**** PROVIDED DATA
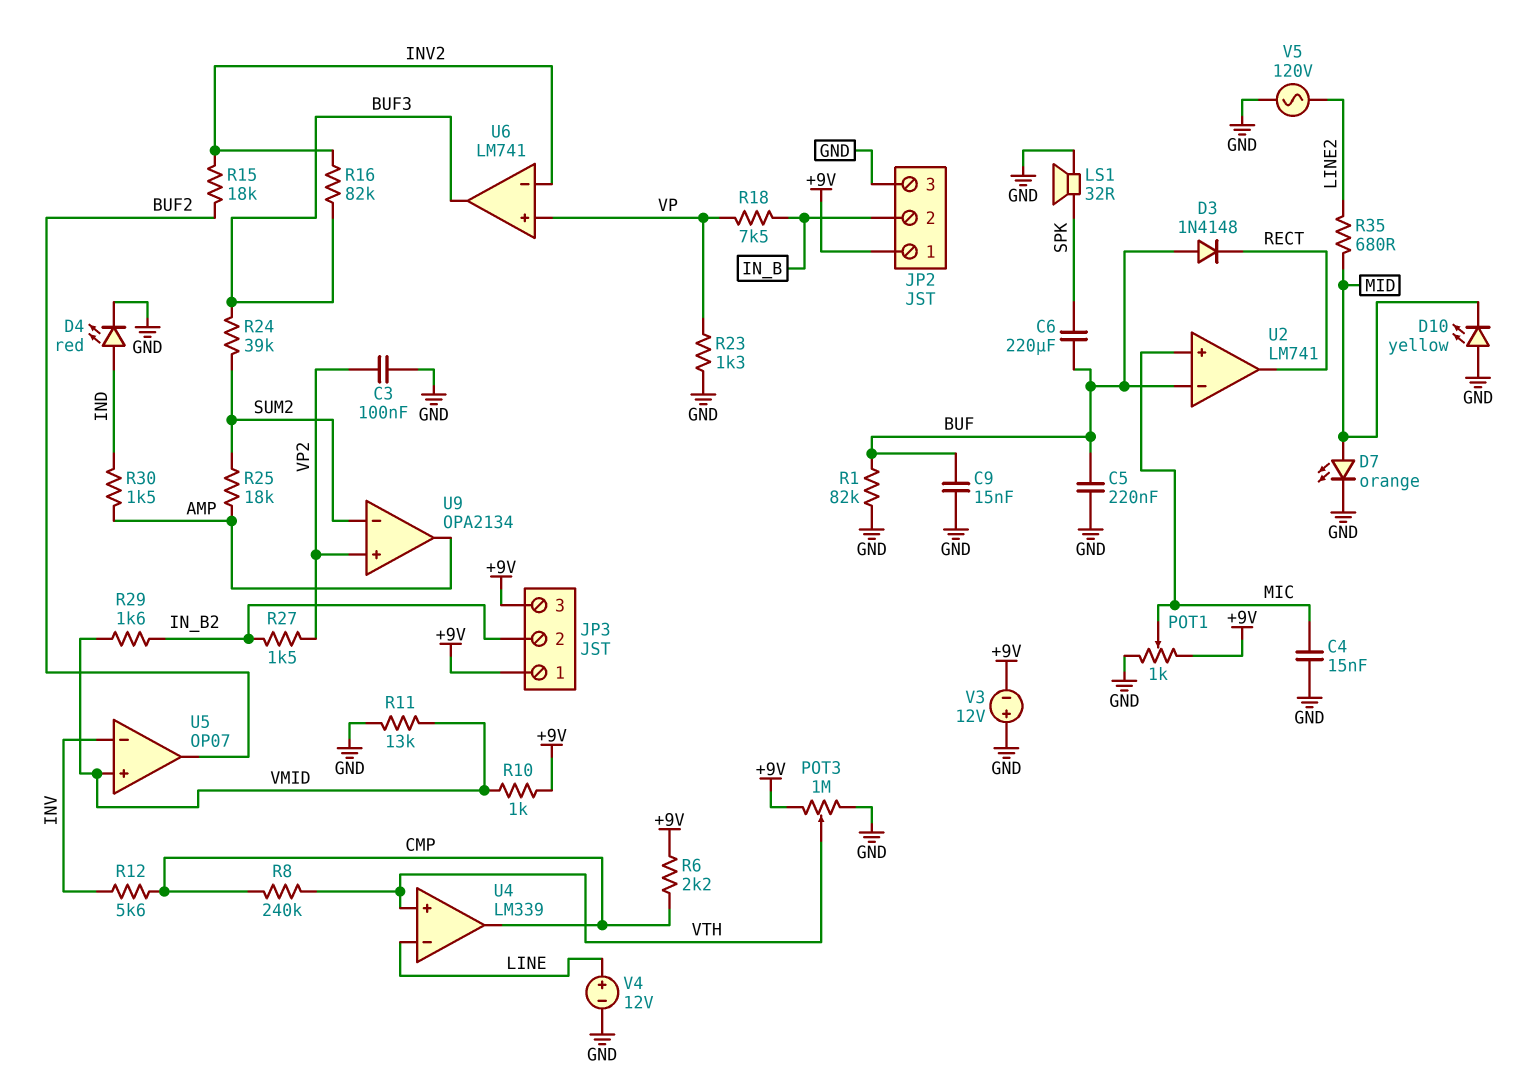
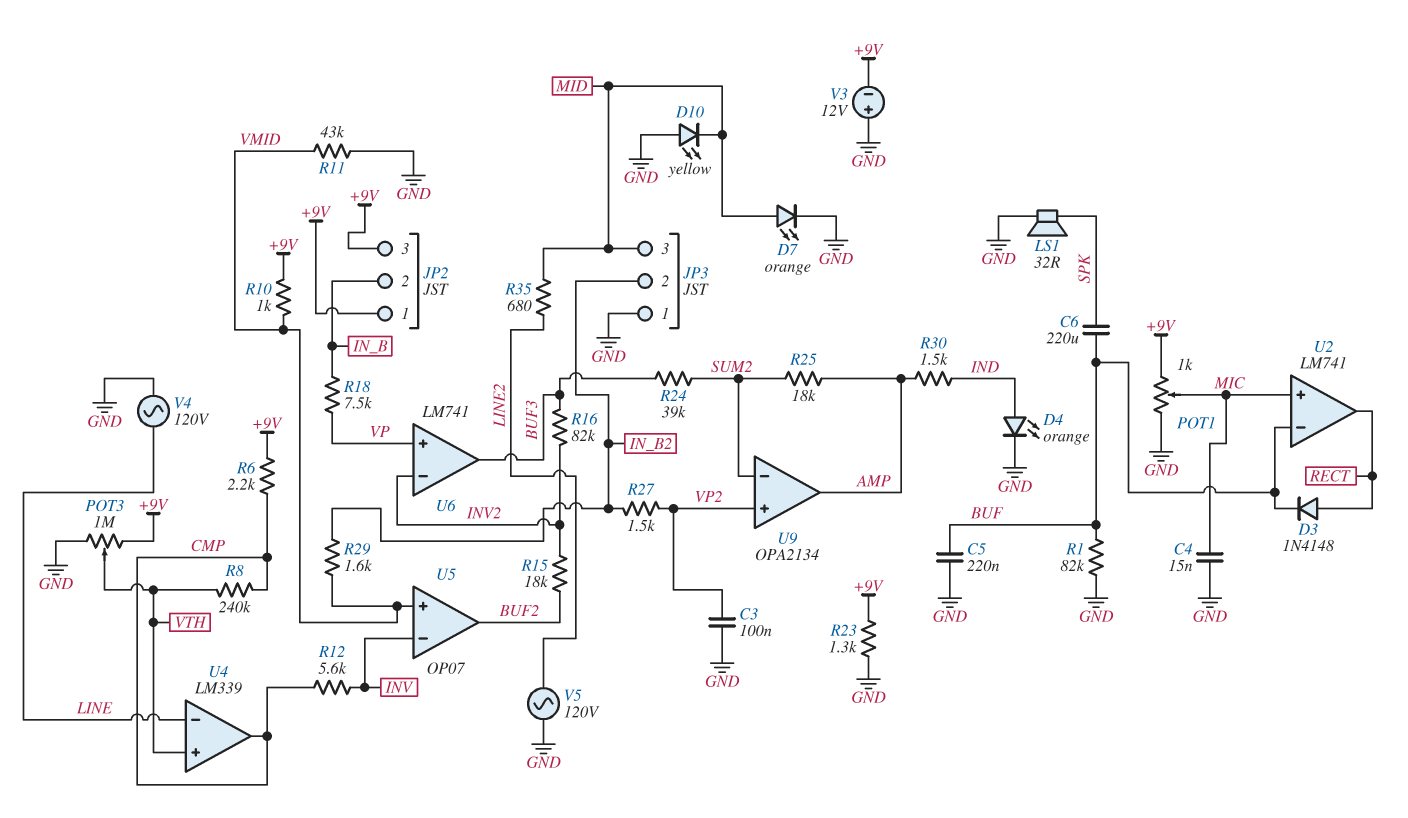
C9: 15nF (BUF, GND) -> none
D3: diode 1N4148 (A BUF, K RECT) -> diode 1N4148 (A RECT, K BUF)
D4: LED red (A IND, K GND) -> LED orange (A IND, K GND)
JP2 pin 3: GND -> +9V
JP3 pin 1: +9V -> GND
JP3 pin 3: +9V -> MID
R11: 13k (GND, VMID) -> 43k (GND, VMID)
R23: 1.3k (GND, VP) -> 1.3k (+9V, GND)
V4: 12V (plus LINE, minus GND) -> AC 120V (GND, LINE)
********
[WHAT THE TASK REQUIRES] Whenever a line holds a picture, print that line without the picture. All other data must be output exactly.

[YOUR SOLUTION]
C9: 15nF (BUF, GND) -> none
D3: diode 1N4148 (A BUF, K RECT) -> diode 1N4148 (A RECT, K BUF)
D4: LED red (A IND, K GND) -> LED orange (A IND, K GND)
JP2 pin 3: GND -> +9V
JP3 pin 1: +9V -> GND
JP3 pin 3: +9V -> MID
R11: 13k (GND, VMID) -> 43k (GND, VMID)
R23: 1.3k (GND, VP) -> 1.3k (+9V, GND)
V4: 12V (plus LINE, minus GND) -> AC 120V (GND, LINE)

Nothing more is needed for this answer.